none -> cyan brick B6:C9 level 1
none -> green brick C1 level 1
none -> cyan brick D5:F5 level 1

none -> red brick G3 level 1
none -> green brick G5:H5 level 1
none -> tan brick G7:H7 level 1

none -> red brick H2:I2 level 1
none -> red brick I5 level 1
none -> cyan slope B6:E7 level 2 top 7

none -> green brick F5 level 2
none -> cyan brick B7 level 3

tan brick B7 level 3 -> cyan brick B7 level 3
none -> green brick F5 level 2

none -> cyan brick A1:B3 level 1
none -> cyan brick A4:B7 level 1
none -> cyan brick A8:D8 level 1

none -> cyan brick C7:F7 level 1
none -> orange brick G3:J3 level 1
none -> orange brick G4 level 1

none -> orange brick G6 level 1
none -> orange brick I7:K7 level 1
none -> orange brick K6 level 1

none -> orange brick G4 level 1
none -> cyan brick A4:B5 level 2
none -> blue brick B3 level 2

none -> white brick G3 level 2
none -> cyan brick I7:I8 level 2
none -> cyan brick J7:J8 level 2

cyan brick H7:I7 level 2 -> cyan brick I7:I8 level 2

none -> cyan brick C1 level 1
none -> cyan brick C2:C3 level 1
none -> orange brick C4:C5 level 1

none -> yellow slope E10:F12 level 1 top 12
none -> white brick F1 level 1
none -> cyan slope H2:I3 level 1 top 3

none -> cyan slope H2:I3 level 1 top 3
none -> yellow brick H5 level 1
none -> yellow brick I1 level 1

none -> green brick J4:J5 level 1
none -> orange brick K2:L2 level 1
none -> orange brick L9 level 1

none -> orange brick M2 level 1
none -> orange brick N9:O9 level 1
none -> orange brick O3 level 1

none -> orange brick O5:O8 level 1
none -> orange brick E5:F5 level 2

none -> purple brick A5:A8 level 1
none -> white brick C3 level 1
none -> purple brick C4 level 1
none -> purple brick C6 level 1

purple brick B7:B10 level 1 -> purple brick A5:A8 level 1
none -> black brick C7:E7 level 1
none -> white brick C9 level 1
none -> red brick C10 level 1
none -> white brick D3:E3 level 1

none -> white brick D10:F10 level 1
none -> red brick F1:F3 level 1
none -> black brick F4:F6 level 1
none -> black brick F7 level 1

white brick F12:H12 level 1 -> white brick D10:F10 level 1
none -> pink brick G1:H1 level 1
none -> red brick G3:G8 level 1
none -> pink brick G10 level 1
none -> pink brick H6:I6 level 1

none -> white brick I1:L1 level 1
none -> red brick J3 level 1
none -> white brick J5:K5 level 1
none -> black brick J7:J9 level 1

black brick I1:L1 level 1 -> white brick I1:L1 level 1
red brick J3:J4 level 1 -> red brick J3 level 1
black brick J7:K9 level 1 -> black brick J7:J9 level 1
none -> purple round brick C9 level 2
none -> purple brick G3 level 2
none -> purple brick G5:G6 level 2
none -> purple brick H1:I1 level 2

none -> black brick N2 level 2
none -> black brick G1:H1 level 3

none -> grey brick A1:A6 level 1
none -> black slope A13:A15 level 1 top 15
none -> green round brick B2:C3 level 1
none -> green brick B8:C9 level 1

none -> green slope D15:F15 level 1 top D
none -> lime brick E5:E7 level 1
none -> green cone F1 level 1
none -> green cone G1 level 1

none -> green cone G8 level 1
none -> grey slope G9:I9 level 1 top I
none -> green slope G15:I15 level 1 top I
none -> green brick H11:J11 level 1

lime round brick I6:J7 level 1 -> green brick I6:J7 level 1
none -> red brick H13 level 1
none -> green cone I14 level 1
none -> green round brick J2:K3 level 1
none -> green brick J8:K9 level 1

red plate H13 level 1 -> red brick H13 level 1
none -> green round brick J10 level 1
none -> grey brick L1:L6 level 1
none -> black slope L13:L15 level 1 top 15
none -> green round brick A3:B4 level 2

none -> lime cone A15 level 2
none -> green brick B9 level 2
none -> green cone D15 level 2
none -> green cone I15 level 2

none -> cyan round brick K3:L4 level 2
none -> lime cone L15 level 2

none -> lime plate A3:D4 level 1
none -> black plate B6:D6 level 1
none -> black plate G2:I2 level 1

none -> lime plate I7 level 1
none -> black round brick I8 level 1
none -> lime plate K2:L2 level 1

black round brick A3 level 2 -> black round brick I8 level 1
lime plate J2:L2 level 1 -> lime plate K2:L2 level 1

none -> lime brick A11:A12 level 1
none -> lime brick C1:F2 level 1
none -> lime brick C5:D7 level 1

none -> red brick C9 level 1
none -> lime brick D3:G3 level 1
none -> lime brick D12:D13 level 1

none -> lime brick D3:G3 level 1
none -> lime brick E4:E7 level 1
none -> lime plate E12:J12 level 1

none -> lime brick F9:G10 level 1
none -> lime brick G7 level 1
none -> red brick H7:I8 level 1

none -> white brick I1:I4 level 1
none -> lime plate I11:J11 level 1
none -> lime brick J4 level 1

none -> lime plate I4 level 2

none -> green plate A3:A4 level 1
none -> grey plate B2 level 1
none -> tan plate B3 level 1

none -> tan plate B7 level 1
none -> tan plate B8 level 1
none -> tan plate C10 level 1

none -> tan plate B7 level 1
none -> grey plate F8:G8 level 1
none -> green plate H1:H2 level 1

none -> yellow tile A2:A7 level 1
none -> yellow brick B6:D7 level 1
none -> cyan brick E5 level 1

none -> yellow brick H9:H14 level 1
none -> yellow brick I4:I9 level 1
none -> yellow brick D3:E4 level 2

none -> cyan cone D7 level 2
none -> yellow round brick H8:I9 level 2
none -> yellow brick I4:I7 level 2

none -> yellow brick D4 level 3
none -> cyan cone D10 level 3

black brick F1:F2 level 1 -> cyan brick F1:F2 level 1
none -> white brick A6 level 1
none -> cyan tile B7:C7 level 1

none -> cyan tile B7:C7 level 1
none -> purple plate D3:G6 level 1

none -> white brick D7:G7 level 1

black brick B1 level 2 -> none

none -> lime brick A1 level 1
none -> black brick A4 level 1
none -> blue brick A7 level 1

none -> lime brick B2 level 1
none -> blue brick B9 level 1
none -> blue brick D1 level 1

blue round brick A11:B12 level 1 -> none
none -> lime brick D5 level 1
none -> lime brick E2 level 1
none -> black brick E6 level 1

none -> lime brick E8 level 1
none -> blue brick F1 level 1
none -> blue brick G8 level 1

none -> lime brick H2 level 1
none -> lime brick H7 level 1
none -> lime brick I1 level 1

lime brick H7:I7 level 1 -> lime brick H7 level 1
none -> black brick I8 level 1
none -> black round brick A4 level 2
◆ ◆ ◆ ◆ ◆
## TASK PROMPT
From the records above, transcribe exactly the run of lines that opens with the line holding "none -> black brick C7:E7 level 1" and closes with the line holding "none -> pink brick G10 level 1", both included.

## ANSWER SPACE
none -> black brick C7:E7 level 1
none -> white brick C9 level 1
none -> red brick C10 level 1
none -> white brick D3:E3 level 1

none -> white brick D10:F10 level 1
none -> red brick F1:F3 level 1
none -> black brick F4:F6 level 1
none -> black brick F7 level 1

white brick F12:H12 level 1 -> white brick D10:F10 level 1
none -> pink brick G1:H1 level 1
none -> red brick G3:G8 level 1
none -> pink brick G10 level 1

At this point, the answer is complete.